Print exactly the lines from the one containing "purple bowl: 2 -> 1" through the last line of the entries below; the pictures stay out of the copy.

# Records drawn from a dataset
+===+

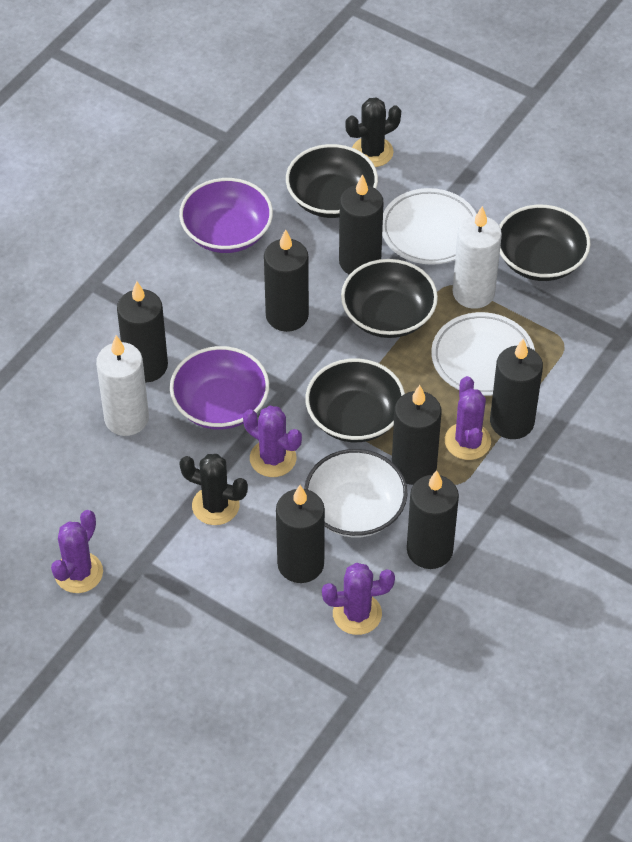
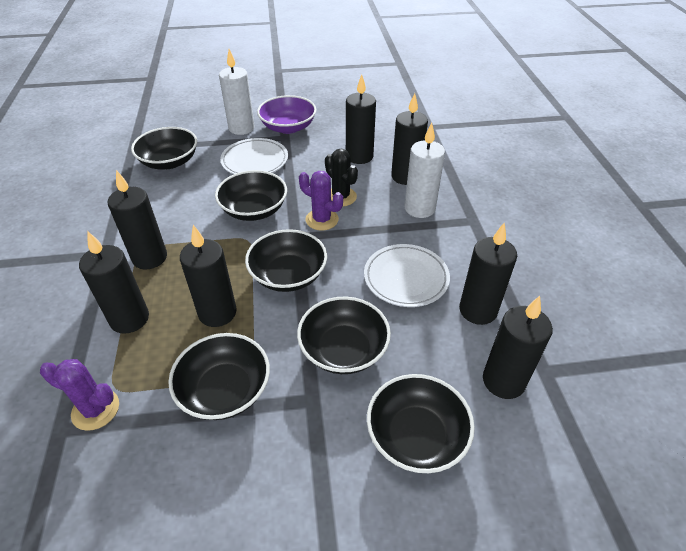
black bowl: 4 -> 6
black cactus: 2 -> 1
purple bowl: 2 -> 1
purple cactus: 4 -> 2
white bowl: 1 -> 0

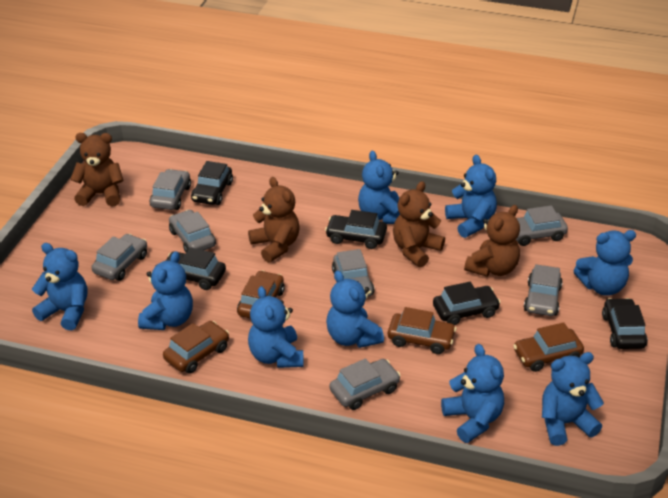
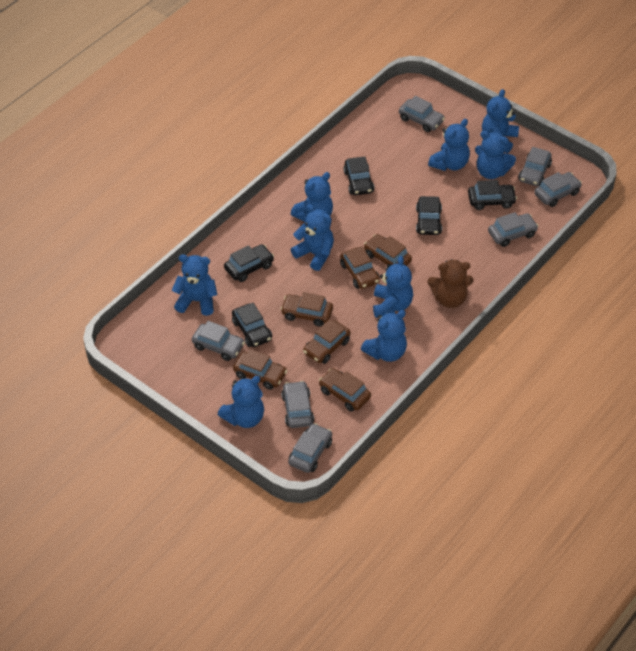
brown car: 4 -> 6
brown teddy bear: 4 -> 1

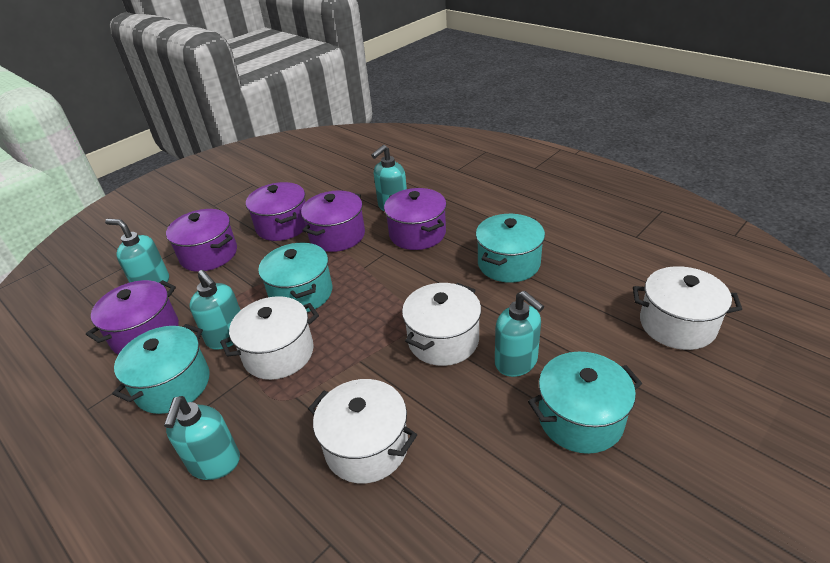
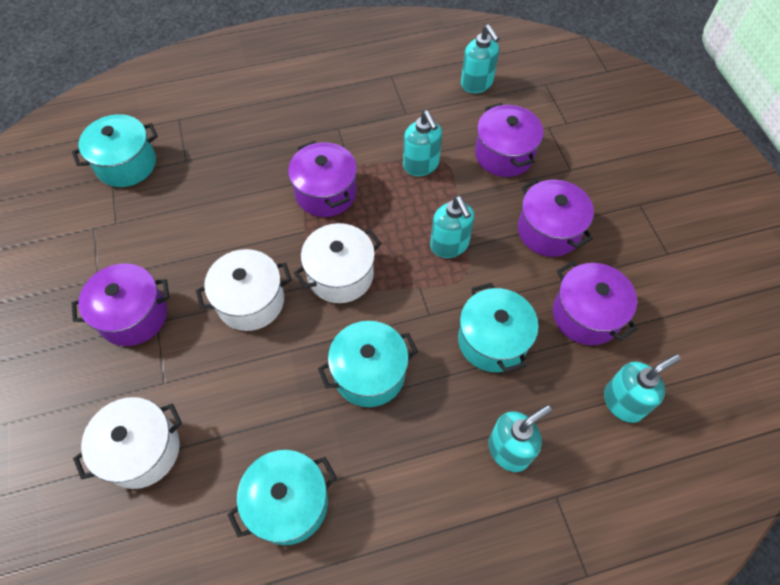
white pot: 4 -> 3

+===+

# Written answer
purple bowl: 2 -> 1
purple cactus: 4 -> 2
white bowl: 1 -> 0

brown car: 4 -> 6
brown teddy bear: 4 -> 1

white pot: 4 -> 3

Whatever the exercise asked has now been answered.